> **Study material**
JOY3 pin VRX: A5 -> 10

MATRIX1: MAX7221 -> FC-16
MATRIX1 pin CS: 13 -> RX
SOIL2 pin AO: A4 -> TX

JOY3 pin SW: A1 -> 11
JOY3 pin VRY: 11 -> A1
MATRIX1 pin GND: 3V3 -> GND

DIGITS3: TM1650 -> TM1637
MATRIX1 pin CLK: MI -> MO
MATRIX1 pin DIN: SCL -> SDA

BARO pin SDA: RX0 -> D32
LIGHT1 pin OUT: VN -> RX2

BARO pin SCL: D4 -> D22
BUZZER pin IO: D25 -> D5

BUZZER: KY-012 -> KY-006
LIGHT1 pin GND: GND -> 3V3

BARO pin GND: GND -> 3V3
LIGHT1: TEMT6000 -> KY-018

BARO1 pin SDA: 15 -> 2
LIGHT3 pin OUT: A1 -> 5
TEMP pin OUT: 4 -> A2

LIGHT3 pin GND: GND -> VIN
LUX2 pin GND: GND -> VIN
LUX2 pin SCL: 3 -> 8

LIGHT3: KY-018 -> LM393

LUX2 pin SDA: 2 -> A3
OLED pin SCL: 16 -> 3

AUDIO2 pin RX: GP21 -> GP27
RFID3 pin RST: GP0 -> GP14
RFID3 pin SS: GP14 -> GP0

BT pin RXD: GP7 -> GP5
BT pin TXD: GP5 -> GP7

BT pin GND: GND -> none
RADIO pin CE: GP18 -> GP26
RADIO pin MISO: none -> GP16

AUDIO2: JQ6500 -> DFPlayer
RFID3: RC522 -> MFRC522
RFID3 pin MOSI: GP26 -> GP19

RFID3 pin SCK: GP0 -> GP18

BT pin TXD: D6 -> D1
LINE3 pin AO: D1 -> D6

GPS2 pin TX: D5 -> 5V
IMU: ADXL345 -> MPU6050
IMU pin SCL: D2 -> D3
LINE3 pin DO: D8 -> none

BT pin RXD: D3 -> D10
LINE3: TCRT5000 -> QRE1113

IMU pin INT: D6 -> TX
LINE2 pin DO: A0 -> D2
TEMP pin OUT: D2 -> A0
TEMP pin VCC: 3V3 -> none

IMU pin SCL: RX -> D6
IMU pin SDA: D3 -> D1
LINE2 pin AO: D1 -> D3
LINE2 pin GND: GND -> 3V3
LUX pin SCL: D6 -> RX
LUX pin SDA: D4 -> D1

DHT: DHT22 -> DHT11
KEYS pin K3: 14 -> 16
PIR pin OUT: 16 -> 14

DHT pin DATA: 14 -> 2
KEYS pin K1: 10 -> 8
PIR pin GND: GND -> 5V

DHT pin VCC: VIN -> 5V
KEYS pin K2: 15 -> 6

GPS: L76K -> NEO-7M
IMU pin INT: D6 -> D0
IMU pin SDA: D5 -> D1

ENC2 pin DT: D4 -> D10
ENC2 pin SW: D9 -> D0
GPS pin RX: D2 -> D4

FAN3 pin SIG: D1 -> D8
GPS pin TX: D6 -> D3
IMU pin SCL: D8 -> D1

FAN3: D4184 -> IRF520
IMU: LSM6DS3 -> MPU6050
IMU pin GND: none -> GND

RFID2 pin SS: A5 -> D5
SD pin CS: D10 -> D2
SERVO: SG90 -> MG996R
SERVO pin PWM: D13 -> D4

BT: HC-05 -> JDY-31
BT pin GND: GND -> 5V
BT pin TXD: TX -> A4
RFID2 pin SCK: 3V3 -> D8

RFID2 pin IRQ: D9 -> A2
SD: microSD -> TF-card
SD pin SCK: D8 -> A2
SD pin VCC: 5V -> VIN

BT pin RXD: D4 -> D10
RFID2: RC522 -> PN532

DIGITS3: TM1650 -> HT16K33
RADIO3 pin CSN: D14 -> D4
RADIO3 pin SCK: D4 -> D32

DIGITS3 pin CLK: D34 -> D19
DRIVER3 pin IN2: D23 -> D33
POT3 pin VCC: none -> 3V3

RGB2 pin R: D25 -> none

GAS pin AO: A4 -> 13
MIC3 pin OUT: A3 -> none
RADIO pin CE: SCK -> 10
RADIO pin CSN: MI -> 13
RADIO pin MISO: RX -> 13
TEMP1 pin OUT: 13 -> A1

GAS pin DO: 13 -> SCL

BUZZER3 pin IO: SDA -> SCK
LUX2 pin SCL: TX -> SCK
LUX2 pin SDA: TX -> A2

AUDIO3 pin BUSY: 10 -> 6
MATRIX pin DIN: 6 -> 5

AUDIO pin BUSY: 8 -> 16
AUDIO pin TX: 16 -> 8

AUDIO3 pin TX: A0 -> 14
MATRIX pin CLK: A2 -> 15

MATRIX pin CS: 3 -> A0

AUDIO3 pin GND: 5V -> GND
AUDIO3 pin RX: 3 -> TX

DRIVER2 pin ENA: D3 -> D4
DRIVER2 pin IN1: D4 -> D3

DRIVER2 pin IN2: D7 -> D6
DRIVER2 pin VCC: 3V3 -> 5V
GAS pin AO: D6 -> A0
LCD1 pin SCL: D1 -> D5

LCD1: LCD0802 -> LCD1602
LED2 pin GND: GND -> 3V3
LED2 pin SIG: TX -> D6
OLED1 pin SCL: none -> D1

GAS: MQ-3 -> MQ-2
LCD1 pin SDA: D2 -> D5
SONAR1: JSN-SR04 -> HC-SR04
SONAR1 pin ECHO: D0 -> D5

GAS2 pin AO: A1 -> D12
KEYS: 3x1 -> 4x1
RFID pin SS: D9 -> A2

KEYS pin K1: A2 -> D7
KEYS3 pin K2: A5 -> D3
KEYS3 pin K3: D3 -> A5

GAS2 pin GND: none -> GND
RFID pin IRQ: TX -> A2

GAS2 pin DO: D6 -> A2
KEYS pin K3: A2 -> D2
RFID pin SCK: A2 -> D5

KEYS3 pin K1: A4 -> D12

> **Prompt**
Only the lines above from the line containing "RADIO3 pin SCK: D4 -> D32" through the line containing "LED2 pin SIG: TX -> D6" should be retyped, exactly and with both ends included.

> **Response box**
RADIO3 pin SCK: D4 -> D32

DIGITS3 pin CLK: D34 -> D19
DRIVER3 pin IN2: D23 -> D33
POT3 pin VCC: none -> 3V3

RGB2 pin R: D25 -> none

GAS pin AO: A4 -> 13
MIC3 pin OUT: A3 -> none
RADIO pin CE: SCK -> 10
RADIO pin CSN: MI -> 13
RADIO pin MISO: RX -> 13
TEMP1 pin OUT: 13 -> A1

GAS pin DO: 13 -> SCL

BUZZER3 pin IO: SDA -> SCK
LUX2 pin SCL: TX -> SCK
LUX2 pin SDA: TX -> A2

AUDIO3 pin BUSY: 10 -> 6
MATRIX pin DIN: 6 -> 5

AUDIO pin BUSY: 8 -> 16
AUDIO pin TX: 16 -> 8

AUDIO3 pin TX: A0 -> 14
MATRIX pin CLK: A2 -> 15

MATRIX pin CS: 3 -> A0

AUDIO3 pin GND: 5V -> GND
AUDIO3 pin RX: 3 -> TX

DRIVER2 pin ENA: D3 -> D4
DRIVER2 pin IN1: D4 -> D3

DRIVER2 pin IN2: D7 -> D6
DRIVER2 pin VCC: 3V3 -> 5V
GAS pin AO: D6 -> A0
LCD1 pin SCL: D1 -> D5

LCD1: LCD0802 -> LCD1602
LED2 pin GND: GND -> 3V3
LED2 pin SIG: TX -> D6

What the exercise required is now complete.